- Exercise aim -
When you output the records, match them exactly and omit any picture they include.

START Records to use

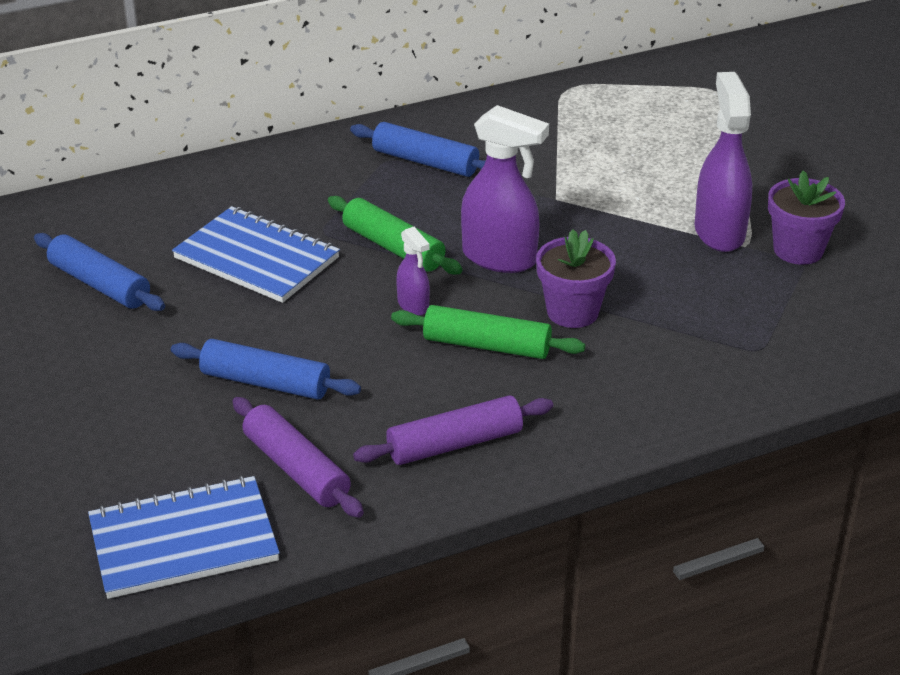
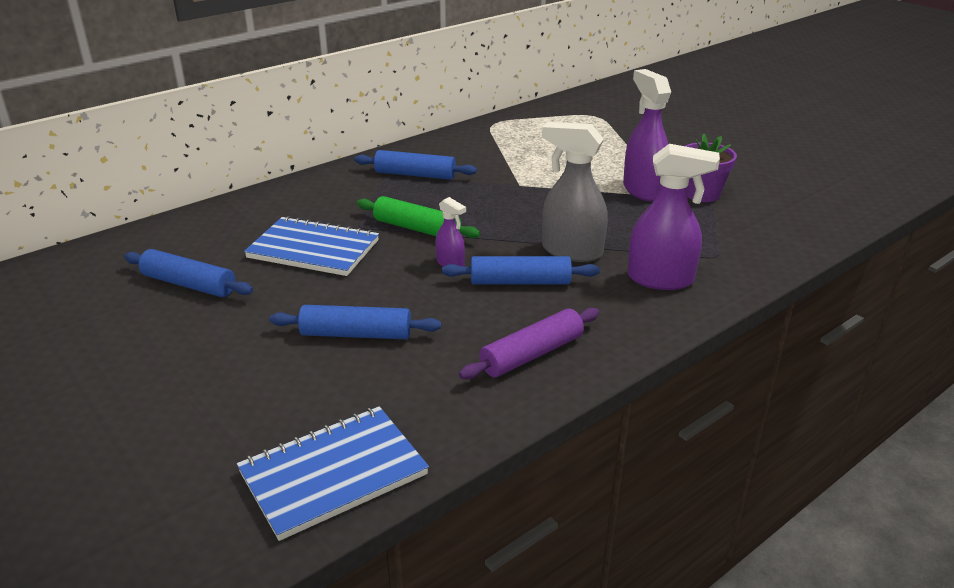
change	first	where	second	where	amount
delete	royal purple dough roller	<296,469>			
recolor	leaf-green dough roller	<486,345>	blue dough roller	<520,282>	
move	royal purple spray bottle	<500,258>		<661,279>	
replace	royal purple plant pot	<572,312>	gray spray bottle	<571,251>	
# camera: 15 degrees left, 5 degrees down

END Records to use

- Answer to this exercise -
change	first	where	second	where	amount
delete	royal purple dough roller	<296,469>			
recolor	leaf-green dough roller	<486,345>	blue dough roller	<520,282>	
move	royal purple spray bottle	<500,258>		<661,279>	
replace	royal purple plant pot	<572,312>	gray spray bottle	<571,251>	
# camera: 15 degrees left, 5 degrees down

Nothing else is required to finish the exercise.